TASK REQUIREMENTS
Copy out each entry below verbatim, skipping the images.

SOURCE INFORMATION
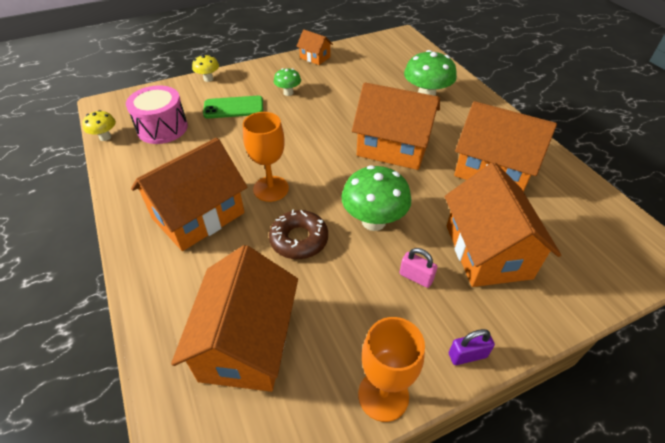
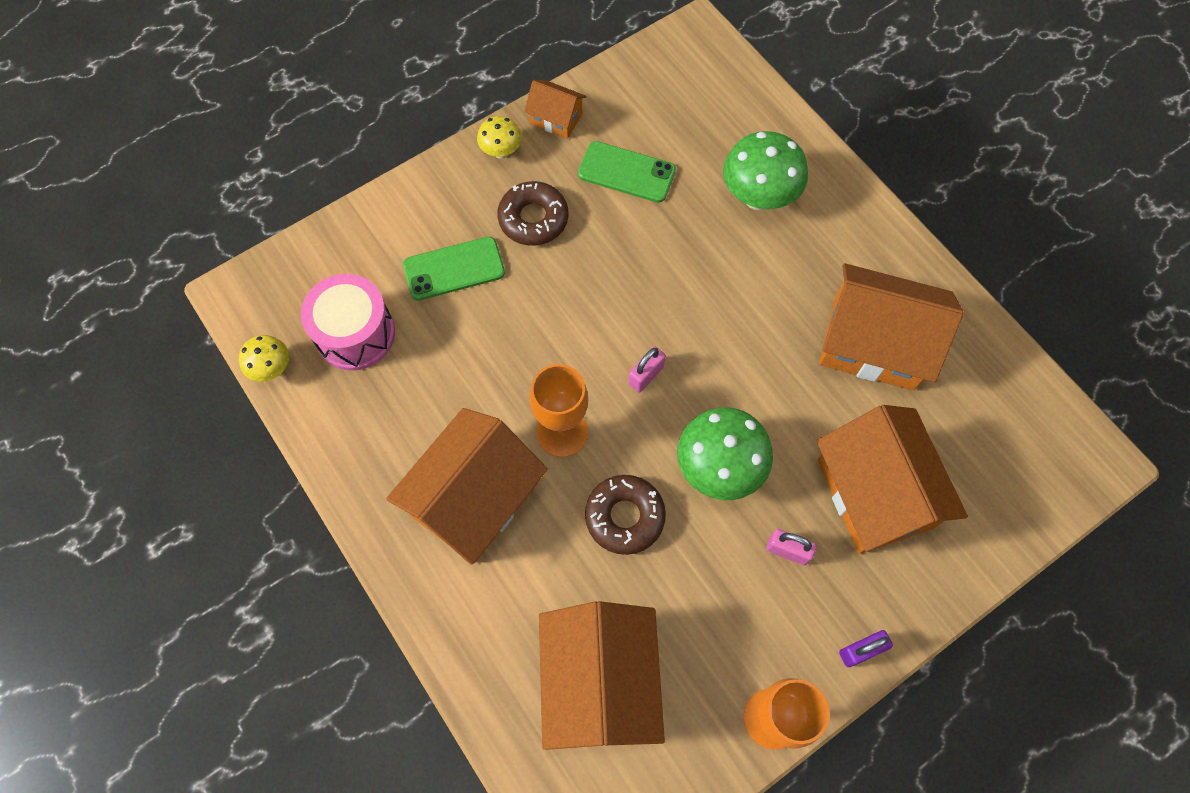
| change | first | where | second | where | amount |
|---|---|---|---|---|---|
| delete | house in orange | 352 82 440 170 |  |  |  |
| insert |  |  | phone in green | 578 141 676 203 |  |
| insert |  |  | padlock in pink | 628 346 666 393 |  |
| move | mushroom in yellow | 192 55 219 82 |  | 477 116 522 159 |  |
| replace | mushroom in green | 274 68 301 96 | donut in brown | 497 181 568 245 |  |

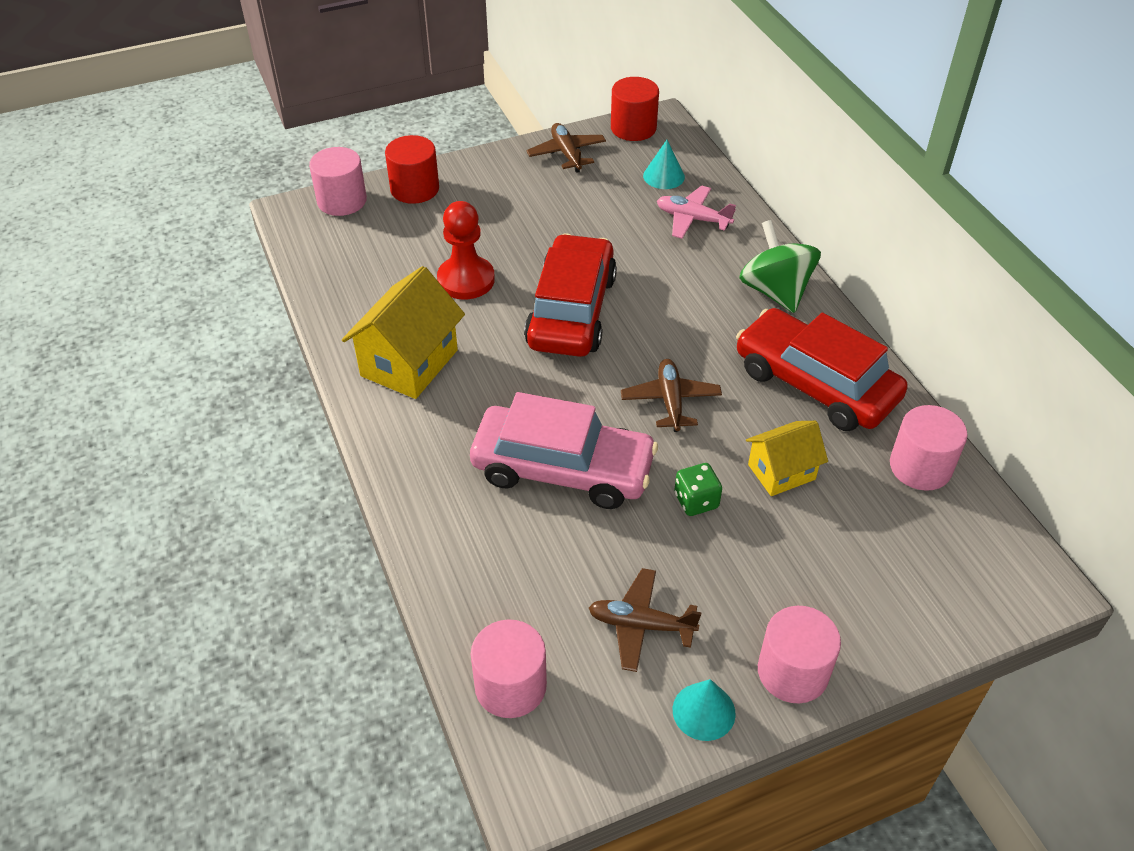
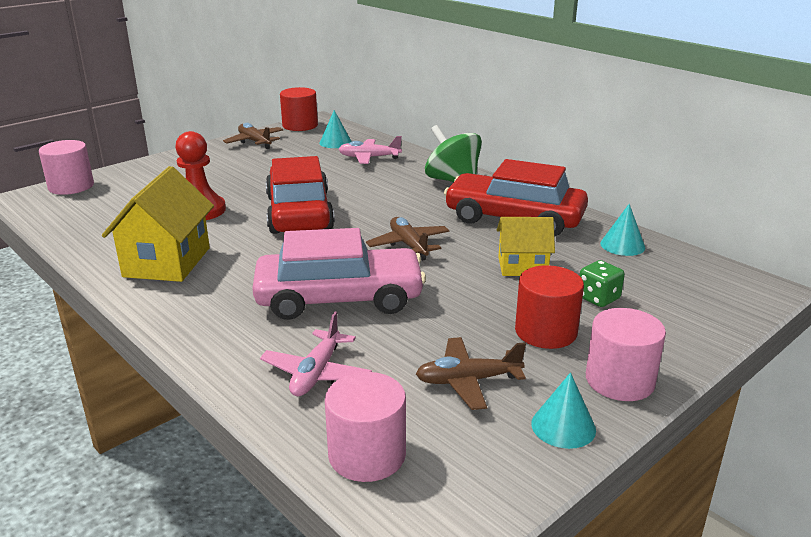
| change | first | where | second | where | amount |
|---|---|---|---|---|---|
| insert |  |  | plane in pink | 260 312 372 396 |  |
| move | cylinder in red | 385 135 439 204 |  | 515 265 584 349 |  |
| move | dice in green | 674 463 722 516 |  | 580 260 625 307 |  |
| replace | cylinder in pink | 890 405 968 491 | cone in turquoise | 600 204 645 256 |  |
| rotate | house in yellow | 746 421 828 496 |  | 497 217 555 276 | 45 degrees clockwise |

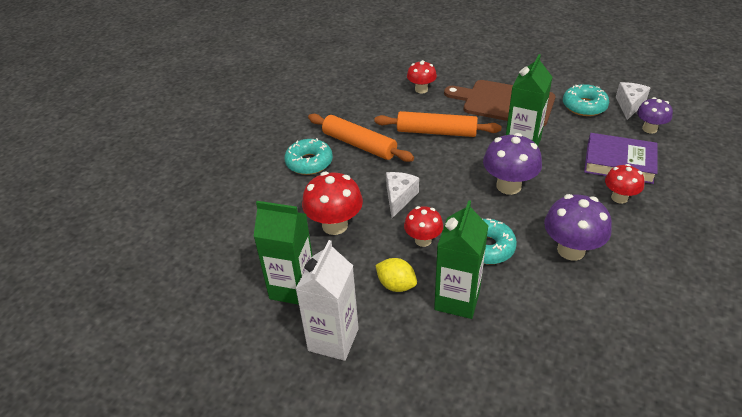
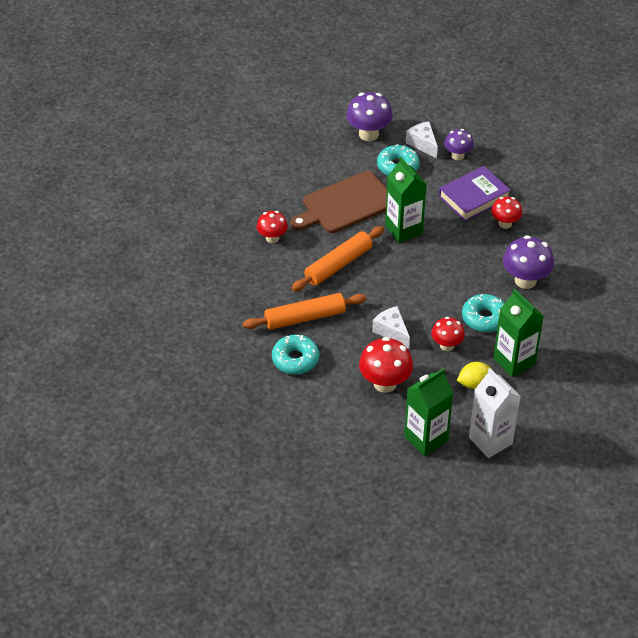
| change | first | where | second | where | amount |
|---|---|---|---|---|---|
| move | mushroom in purple | 483 133 542 195 |  | 346 93 393 141 |  |

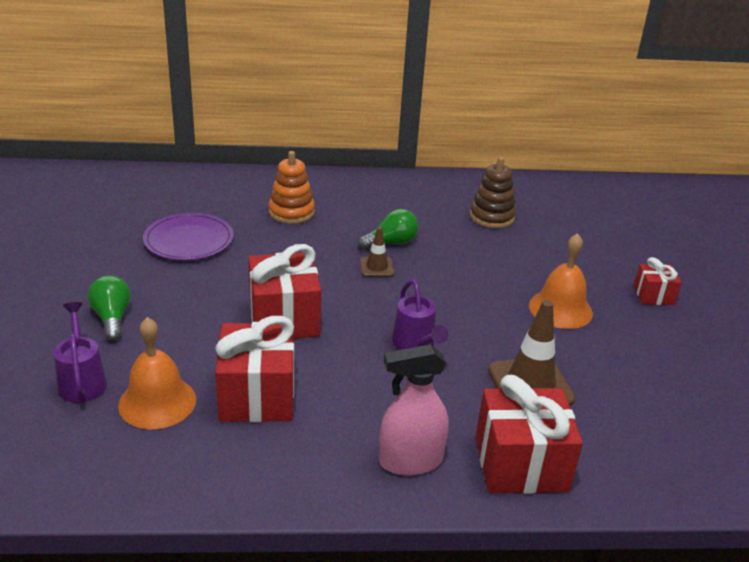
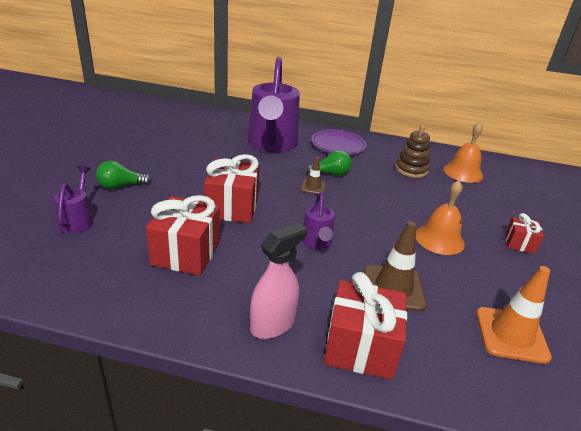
| change | first | where | second | where | amount |
|---|---|---|---|---|---|
| insert |  |  | traffic cone in orange | 476 266 552 364 |  |
| move | bell in orange | 118 317 196 429 |  | 443 122 483 183 |  |
| move | plate in purple | 143 213 234 261 |  | 311 130 367 155 |  |
| replace | stacking toy in orange | 268 151 315 224 | watering can in purple | 248 57 300 152 |  |
| rotate | light bulb in green | 88 275 131 341 |  | 96 161 151 189 | 105 degrees counterclockwise |
| rotate | spray bottle in pink | 379 344 448 476 |  | 250 223 307 339 | 135 degrees clockwise |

EXERCISE RESPONSE
| change | first | where | second | where | amount |
|---|---|---|---|---|---|
| delete | house in orange | 352 82 440 170 |  |  |  |
| insert |  |  | phone in green | 578 141 676 203 |  |
| insert |  |  | padlock in pink | 628 346 666 393 |  |
| move | mushroom in yellow | 192 55 219 82 |  | 477 116 522 159 |  |
| replace | mushroom in green | 274 68 301 96 | donut in brown | 497 181 568 245 |  |

| change | first | where | second | where | amount |
|---|---|---|---|---|---|
| insert |  |  | plane in pink | 260 312 372 396 |  |
| move | cylinder in red | 385 135 439 204 |  | 515 265 584 349 |  |
| move | dice in green | 674 463 722 516 |  | 580 260 625 307 |  |
| replace | cylinder in pink | 890 405 968 491 | cone in turquoise | 600 204 645 256 |  |
| rotate | house in yellow | 746 421 828 496 |  | 497 217 555 276 | 45 degrees clockwise |

| change | first | where | second | where | amount |
|---|---|---|---|---|---|
| move | mushroom in purple | 483 133 542 195 |  | 346 93 393 141 |  |

| change | first | where | second | where | amount |
|---|---|---|---|---|---|
| insert |  |  | traffic cone in orange | 476 266 552 364 |  |
| move | bell in orange | 118 317 196 429 |  | 443 122 483 183 |  |
| move | plate in purple | 143 213 234 261 |  | 311 130 367 155 |  |
| replace | stacking toy in orange | 268 151 315 224 | watering can in purple | 248 57 300 152 |  |
| rotate | light bulb in green | 88 275 131 341 |  | 96 161 151 189 | 105 degrees counterclockwise |
| rotate | spray bottle in pink | 379 344 448 476 |  | 250 223 307 339 | 135 degrees clockwise |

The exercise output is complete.